WHAT IS BEING ASKED:
Copy the material below word for word, every line in its original order.

DATA EXCERPTS:
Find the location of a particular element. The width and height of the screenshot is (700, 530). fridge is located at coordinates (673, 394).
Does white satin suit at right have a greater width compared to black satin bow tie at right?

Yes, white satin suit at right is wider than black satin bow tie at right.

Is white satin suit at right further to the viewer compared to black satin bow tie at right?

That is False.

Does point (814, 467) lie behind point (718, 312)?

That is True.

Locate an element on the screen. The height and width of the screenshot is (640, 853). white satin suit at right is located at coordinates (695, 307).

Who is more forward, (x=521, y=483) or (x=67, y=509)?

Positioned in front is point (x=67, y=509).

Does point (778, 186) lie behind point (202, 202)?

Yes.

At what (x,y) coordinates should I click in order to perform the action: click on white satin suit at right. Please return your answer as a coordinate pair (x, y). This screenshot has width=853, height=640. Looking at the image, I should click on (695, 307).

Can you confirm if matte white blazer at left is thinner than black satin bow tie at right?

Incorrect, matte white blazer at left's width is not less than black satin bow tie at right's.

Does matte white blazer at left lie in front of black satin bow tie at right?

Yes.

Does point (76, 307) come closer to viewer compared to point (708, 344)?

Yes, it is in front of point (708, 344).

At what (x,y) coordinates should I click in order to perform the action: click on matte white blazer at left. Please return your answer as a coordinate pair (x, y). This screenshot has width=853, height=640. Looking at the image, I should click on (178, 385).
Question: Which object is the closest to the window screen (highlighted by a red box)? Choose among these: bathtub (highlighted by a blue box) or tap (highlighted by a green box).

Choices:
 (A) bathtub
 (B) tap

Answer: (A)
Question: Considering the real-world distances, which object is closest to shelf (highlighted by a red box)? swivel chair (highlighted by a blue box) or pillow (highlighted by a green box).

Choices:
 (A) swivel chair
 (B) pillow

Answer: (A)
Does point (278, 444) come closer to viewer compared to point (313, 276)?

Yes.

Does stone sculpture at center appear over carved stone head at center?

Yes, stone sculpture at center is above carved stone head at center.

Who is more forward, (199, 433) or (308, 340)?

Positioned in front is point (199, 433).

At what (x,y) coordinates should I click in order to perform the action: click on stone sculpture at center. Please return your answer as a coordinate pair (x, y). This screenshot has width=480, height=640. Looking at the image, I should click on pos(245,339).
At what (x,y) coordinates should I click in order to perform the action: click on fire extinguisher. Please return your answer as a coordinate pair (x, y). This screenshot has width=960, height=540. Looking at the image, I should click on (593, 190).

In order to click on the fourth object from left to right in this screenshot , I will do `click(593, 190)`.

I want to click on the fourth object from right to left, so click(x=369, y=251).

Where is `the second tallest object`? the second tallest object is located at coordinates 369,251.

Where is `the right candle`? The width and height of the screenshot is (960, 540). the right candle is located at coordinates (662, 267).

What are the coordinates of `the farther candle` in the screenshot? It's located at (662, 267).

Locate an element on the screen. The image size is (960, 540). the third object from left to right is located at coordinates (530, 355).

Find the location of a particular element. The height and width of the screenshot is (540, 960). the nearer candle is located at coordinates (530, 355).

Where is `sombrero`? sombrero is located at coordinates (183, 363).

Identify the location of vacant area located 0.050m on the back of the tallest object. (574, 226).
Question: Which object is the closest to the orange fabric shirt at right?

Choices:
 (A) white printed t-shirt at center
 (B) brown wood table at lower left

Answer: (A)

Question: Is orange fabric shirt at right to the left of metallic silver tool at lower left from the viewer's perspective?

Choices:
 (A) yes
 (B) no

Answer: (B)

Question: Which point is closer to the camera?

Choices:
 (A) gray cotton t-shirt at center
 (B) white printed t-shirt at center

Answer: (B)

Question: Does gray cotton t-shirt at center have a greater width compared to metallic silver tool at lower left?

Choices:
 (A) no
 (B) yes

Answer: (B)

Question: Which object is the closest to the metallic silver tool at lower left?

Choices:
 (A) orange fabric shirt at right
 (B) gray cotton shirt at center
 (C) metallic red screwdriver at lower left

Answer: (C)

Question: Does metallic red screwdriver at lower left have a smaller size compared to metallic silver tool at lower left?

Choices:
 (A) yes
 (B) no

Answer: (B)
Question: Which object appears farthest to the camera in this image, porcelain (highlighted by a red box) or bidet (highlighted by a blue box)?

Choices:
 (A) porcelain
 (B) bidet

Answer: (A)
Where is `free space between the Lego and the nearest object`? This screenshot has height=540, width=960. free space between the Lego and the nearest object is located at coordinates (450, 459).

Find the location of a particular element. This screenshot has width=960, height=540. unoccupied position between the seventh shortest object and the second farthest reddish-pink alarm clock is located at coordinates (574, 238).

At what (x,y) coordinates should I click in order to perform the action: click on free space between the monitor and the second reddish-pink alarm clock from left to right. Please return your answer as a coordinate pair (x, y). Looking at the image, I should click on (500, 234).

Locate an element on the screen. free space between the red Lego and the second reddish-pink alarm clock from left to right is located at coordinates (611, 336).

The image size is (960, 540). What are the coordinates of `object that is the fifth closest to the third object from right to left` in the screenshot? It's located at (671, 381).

RESPONSE:
Find the location of a particular element. The width and height of the screenshot is (700, 530). fridge is located at coordinates (673, 394).
Does white satin suit at right have a greater width compared to black satin bow tie at right?

Yes, white satin suit at right is wider than black satin bow tie at right.

Is white satin suit at right further to the viewer compared to black satin bow tie at right?

That is False.

Does point (814, 467) lie behind point (718, 312)?

That is True.

Locate an element on the screen. The height and width of the screenshot is (640, 853). white satin suit at right is located at coordinates (695, 307).

Who is more forward, (x=521, y=483) or (x=67, y=509)?

Positioned in front is point (x=67, y=509).

Does point (778, 186) lie behind point (202, 202)?

Yes.

At what (x,y) coordinates should I click in order to perform the action: click on white satin suit at right. Please return your answer as a coordinate pair (x, y). This screenshot has width=853, height=640. Looking at the image, I should click on (695, 307).

Can you confirm if matte white blazer at left is thinner than black satin bow tie at right?

Incorrect, matte white blazer at left's width is not less than black satin bow tie at right's.

Does matte white blazer at left lie in front of black satin bow tie at right?

Yes.

Does point (76, 307) come closer to viewer compared to point (708, 344)?

Yes, it is in front of point (708, 344).

At what (x,y) coordinates should I click in order to perform the action: click on matte white blazer at left. Please return your answer as a coordinate pair (x, y). This screenshot has width=853, height=640. Looking at the image, I should click on (178, 385).
Question: Which object is the closest to the window screen (highlighted by a red box)? Choose among these: bathtub (highlighted by a blue box) or tap (highlighted by a green box).

Choices:
 (A) bathtub
 (B) tap

Answer: (A)
Question: Considering the real-world distances, which object is closest to shelf (highlighted by a red box)? swivel chair (highlighted by a blue box) or pillow (highlighted by a green box).

Choices:
 (A) swivel chair
 (B) pillow

Answer: (A)
Does point (278, 444) come closer to viewer compared to point (313, 276)?

Yes.

Does stone sculpture at center appear over carved stone head at center?

Yes, stone sculpture at center is above carved stone head at center.

Who is more forward, (199, 433) or (308, 340)?

Positioned in front is point (199, 433).

At what (x,y) coordinates should I click in order to perform the action: click on stone sculpture at center. Please return your answer as a coordinate pair (x, y). This screenshot has width=480, height=640. Looking at the image, I should click on pos(245,339).
At what (x,y) coordinates should I click in order to perform the action: click on fire extinguisher. Please return your answer as a coordinate pair (x, y). This screenshot has width=960, height=540. Looking at the image, I should click on (593, 190).

In order to click on the fourth object from left to right in this screenshot , I will do `click(593, 190)`.

I want to click on the fourth object from right to left, so click(x=369, y=251).

Where is `the second tallest object`? the second tallest object is located at coordinates 369,251.

Where is `the right candle`? The width and height of the screenshot is (960, 540). the right candle is located at coordinates (662, 267).

What are the coordinates of `the farther candle` in the screenshot? It's located at (662, 267).

Locate an element on the screen. The image size is (960, 540). the third object from left to right is located at coordinates (530, 355).

Find the location of a particular element. The height and width of the screenshot is (540, 960). the nearer candle is located at coordinates (530, 355).

Where is `sombrero`? sombrero is located at coordinates (183, 363).

Identify the location of vacant area located 0.050m on the back of the tallest object. (574, 226).
Question: Which object is the closest to the orange fabric shirt at right?

Choices:
 (A) white printed t-shirt at center
 (B) brown wood table at lower left

Answer: (A)

Question: Is orange fabric shirt at right to the left of metallic silver tool at lower left from the viewer's perspective?

Choices:
 (A) yes
 (B) no

Answer: (B)

Question: Which point is closer to the camera?

Choices:
 (A) gray cotton t-shirt at center
 (B) white printed t-shirt at center

Answer: (B)

Question: Does gray cotton t-shirt at center have a greater width compared to metallic silver tool at lower left?

Choices:
 (A) no
 (B) yes

Answer: (B)

Question: Which object is the closest to the metallic silver tool at lower left?

Choices:
 (A) orange fabric shirt at right
 (B) gray cotton shirt at center
 (C) metallic red screwdriver at lower left

Answer: (C)

Question: Does metallic red screwdriver at lower left have a smaller size compared to metallic silver tool at lower left?

Choices:
 (A) yes
 (B) no

Answer: (B)
Question: Which object appears farthest to the camera in this image, porcelain (highlighted by a red box) or bidet (highlighted by a blue box)?

Choices:
 (A) porcelain
 (B) bidet

Answer: (A)
Where is `free space between the Lego and the nearest object`? This screenshot has height=540, width=960. free space between the Lego and the nearest object is located at coordinates (450, 459).

Find the location of a particular element. This screenshot has width=960, height=540. unoccupied position between the seventh shortest object and the second farthest reddish-pink alarm clock is located at coordinates (574, 238).

At what (x,y) coordinates should I click in order to perform the action: click on free space between the monitor and the second reddish-pink alarm clock from left to right. Please return your answer as a coordinate pair (x, y). Looking at the image, I should click on (500, 234).

Locate an element on the screen. free space between the red Lego and the second reddish-pink alarm clock from left to right is located at coordinates (611, 336).

The image size is (960, 540). What are the coordinates of `object that is the fifth closest to the third object from right to left` in the screenshot? It's located at (671, 381).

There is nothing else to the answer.